WHAT THE TASK REQUIRES ▸
Count the lines in the listing below that contain the string "acciaccatura", treating uppercase and lowercase as different. Reply with the number alone.

ENTRIES SHOWN ▸
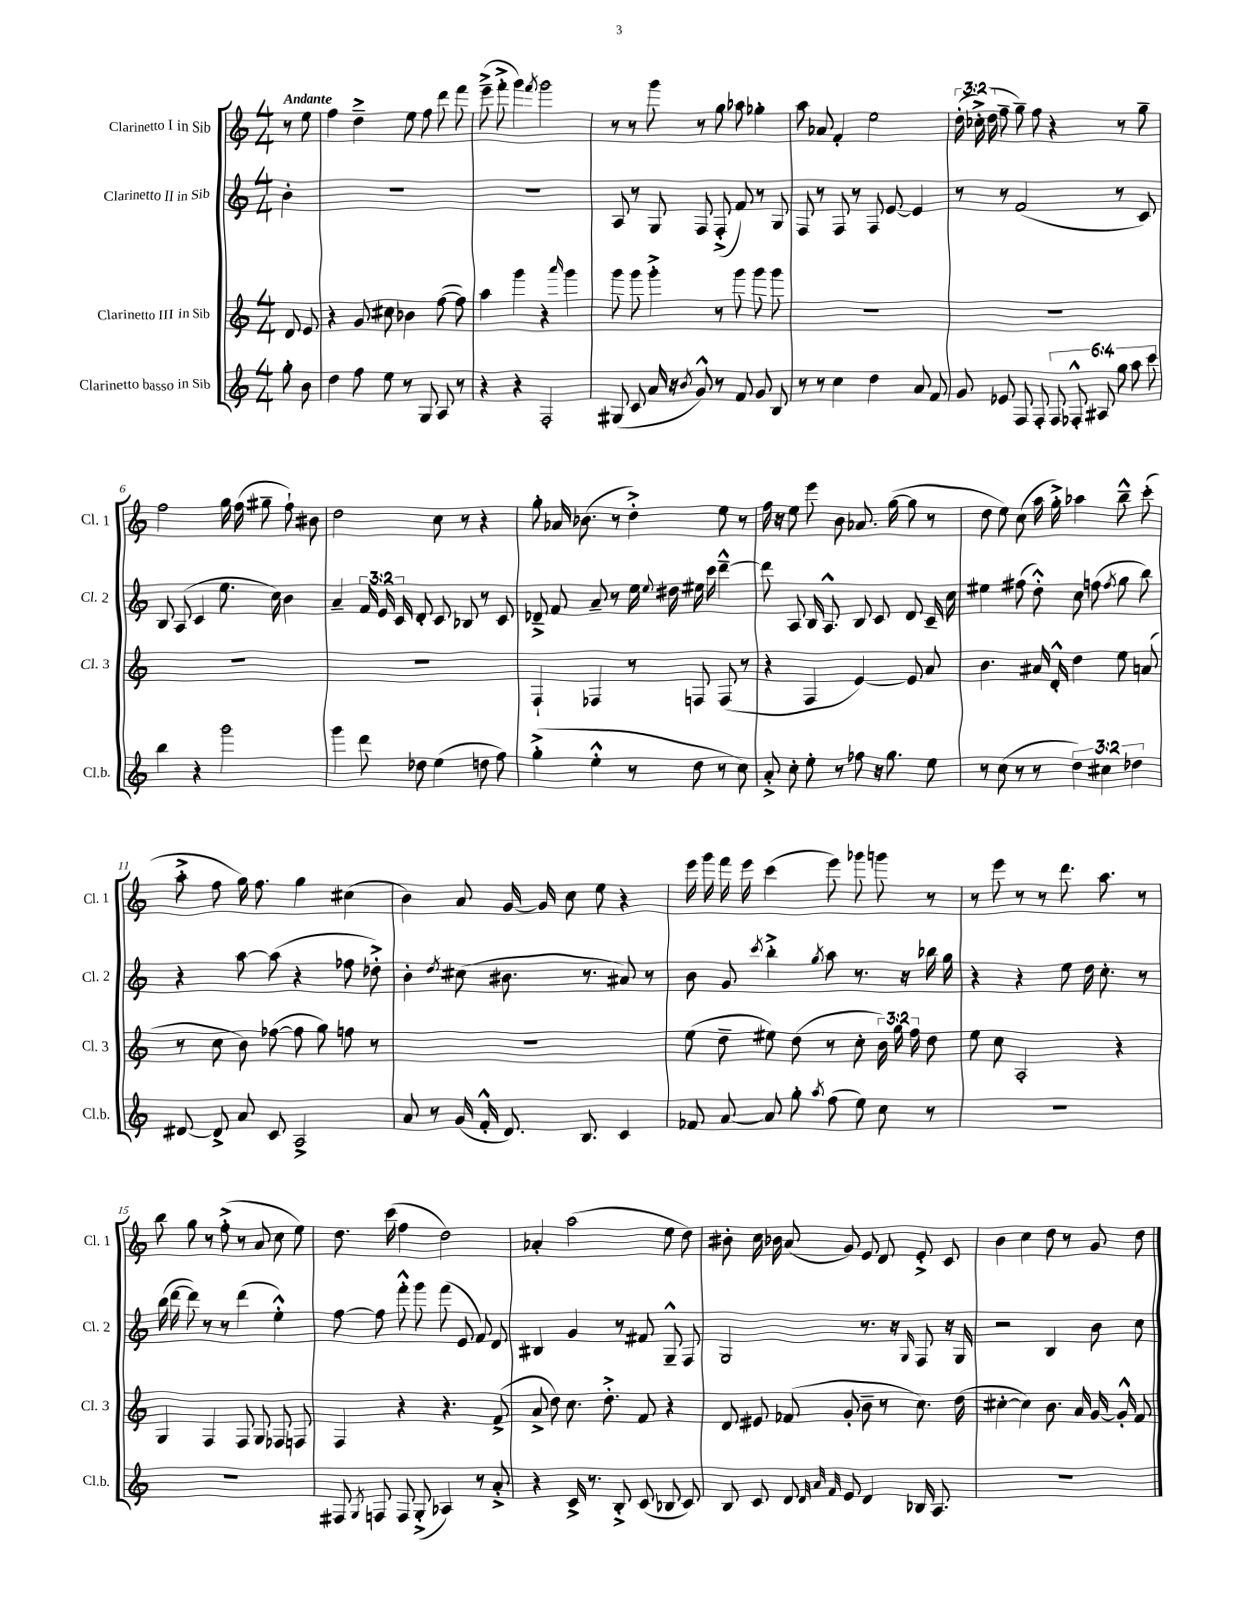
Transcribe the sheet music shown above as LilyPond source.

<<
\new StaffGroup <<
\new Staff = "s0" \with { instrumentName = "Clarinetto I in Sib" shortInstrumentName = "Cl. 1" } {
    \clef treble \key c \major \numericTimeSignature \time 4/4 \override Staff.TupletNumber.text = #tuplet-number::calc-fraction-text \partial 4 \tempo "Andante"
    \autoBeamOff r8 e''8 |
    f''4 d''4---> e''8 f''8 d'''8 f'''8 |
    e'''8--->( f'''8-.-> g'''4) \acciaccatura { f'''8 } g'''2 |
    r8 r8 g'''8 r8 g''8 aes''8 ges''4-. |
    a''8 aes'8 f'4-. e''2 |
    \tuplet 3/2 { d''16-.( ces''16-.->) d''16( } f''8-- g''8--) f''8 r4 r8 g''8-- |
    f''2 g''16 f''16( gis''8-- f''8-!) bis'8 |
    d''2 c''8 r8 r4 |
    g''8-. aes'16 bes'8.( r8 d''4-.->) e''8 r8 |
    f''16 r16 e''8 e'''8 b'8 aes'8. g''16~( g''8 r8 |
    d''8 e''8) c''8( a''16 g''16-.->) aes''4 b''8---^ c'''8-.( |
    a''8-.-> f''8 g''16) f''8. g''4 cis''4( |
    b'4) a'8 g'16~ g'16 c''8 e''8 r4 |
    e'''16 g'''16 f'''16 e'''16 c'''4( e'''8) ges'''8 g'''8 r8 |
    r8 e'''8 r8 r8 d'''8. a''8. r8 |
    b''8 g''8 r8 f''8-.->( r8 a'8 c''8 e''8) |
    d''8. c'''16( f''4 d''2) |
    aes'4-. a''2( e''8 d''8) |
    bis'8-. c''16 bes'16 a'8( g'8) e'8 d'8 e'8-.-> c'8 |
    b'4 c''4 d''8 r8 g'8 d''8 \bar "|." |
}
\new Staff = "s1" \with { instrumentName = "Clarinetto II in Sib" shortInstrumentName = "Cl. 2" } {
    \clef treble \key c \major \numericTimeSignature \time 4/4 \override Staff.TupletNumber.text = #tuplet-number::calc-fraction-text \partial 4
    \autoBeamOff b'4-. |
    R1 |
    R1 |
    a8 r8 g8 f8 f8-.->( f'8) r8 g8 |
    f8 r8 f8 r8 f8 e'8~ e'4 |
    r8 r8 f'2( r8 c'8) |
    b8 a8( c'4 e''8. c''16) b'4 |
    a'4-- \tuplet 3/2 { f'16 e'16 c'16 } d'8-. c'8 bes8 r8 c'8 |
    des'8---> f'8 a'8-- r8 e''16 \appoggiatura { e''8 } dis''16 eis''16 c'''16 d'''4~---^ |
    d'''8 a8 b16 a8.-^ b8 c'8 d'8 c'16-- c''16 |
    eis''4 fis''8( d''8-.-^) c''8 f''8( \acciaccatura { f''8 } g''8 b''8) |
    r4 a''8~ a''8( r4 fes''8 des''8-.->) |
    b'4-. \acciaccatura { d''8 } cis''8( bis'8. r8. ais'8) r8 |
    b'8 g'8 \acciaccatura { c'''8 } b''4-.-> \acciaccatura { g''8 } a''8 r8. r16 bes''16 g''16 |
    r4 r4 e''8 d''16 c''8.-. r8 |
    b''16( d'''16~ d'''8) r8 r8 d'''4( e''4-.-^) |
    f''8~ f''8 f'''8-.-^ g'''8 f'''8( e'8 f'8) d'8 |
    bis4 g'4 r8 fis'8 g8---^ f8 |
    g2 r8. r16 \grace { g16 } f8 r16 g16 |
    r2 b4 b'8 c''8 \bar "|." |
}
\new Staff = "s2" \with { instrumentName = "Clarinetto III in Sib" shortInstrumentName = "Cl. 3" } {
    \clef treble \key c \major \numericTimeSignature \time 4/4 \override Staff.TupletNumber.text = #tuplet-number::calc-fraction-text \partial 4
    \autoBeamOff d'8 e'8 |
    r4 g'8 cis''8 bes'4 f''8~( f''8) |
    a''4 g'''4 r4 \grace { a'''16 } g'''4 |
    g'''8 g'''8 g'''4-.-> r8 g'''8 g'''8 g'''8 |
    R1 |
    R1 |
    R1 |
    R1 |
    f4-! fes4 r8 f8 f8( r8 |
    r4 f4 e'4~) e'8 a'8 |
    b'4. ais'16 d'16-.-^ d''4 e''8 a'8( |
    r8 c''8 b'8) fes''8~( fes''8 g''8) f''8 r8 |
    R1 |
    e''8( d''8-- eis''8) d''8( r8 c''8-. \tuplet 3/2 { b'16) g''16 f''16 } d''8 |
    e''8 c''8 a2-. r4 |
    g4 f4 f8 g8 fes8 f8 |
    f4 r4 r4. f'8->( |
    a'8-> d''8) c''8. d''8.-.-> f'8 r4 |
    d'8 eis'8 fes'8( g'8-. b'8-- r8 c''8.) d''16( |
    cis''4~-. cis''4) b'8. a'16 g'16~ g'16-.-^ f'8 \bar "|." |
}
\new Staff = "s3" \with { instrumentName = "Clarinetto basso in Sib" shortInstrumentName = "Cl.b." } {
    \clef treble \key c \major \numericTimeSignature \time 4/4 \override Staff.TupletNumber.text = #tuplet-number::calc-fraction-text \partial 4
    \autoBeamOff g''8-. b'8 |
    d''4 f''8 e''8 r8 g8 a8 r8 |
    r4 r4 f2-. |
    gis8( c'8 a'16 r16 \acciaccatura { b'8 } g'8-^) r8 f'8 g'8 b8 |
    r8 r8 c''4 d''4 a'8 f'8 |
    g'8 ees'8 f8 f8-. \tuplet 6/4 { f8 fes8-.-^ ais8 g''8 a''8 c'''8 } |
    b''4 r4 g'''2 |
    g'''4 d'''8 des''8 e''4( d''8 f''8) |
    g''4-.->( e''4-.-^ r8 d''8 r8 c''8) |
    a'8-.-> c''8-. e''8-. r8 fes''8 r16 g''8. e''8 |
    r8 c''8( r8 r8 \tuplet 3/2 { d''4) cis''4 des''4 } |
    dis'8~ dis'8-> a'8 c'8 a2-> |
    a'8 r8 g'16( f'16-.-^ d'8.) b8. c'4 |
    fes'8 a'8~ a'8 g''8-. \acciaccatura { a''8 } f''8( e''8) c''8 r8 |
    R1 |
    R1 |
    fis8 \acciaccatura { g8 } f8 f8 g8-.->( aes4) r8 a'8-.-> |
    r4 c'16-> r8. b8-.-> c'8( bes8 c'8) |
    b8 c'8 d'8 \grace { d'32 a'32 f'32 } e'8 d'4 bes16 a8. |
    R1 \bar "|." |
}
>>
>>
...
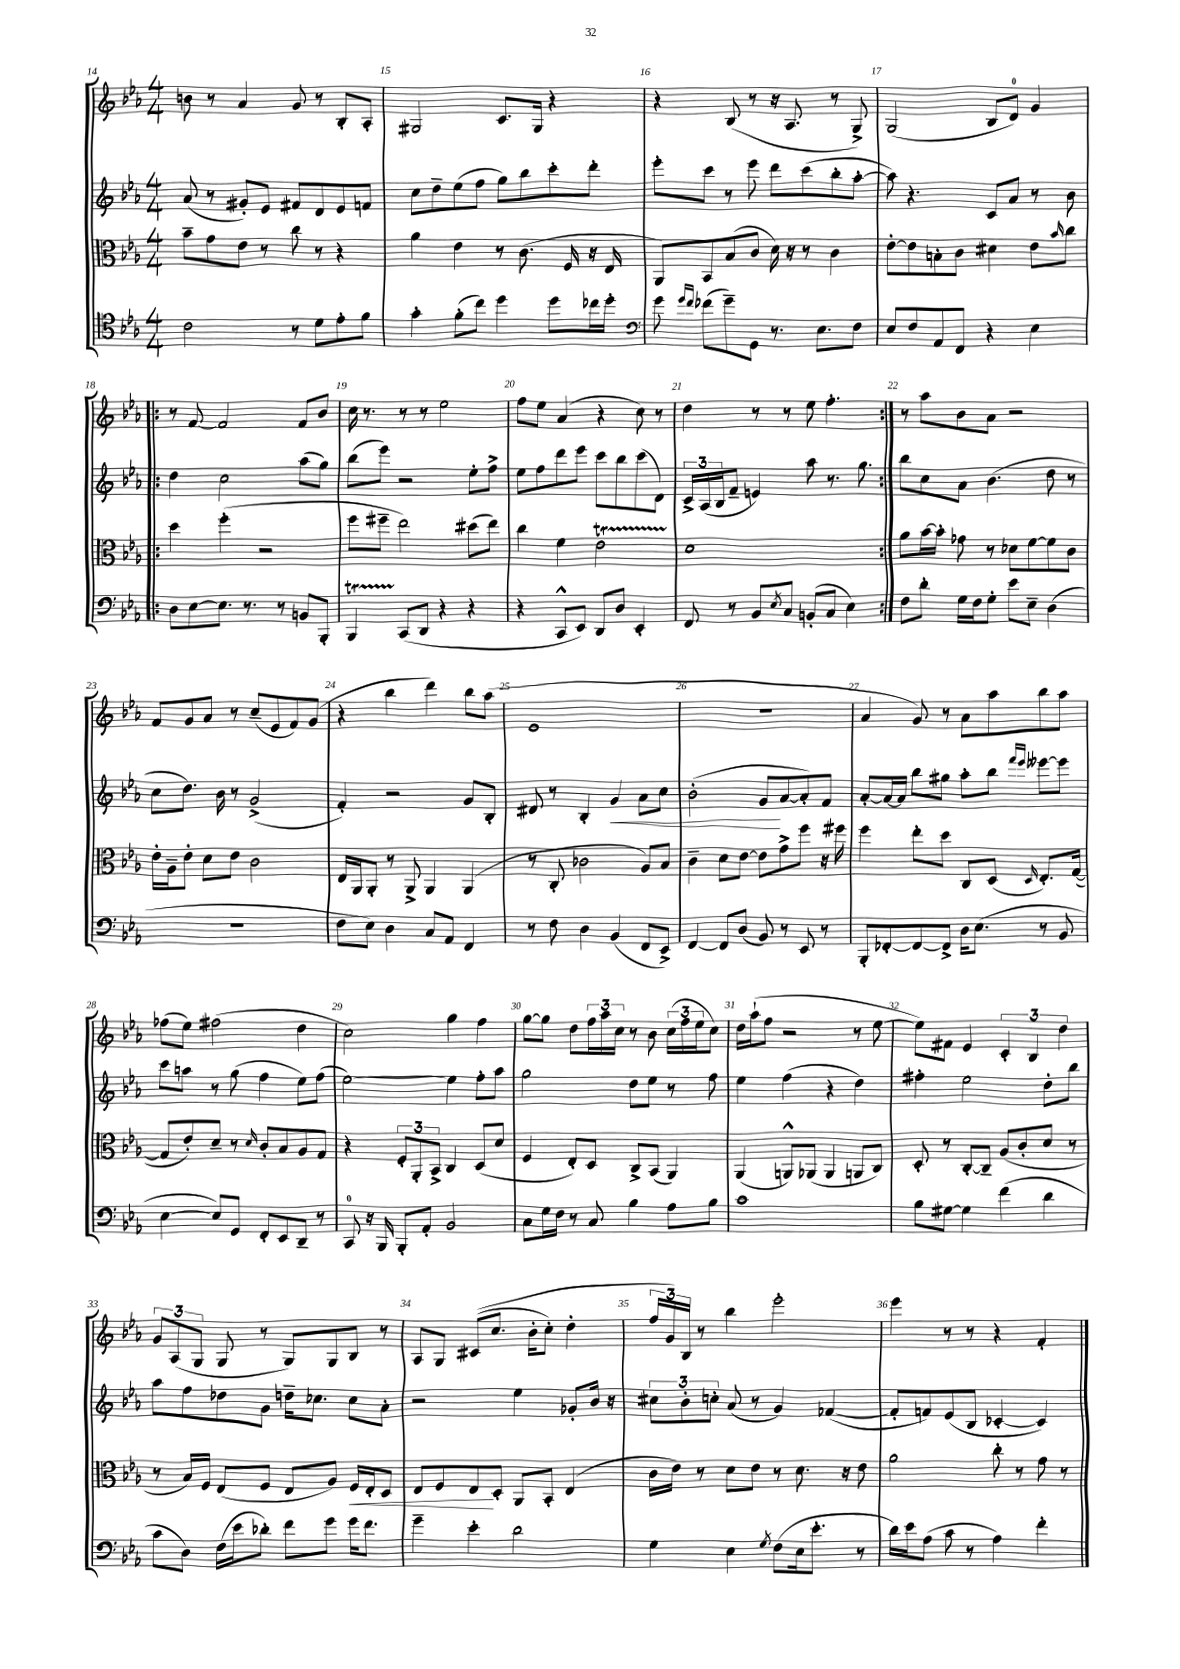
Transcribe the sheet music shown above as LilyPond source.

TASK RESPONSE ▸
7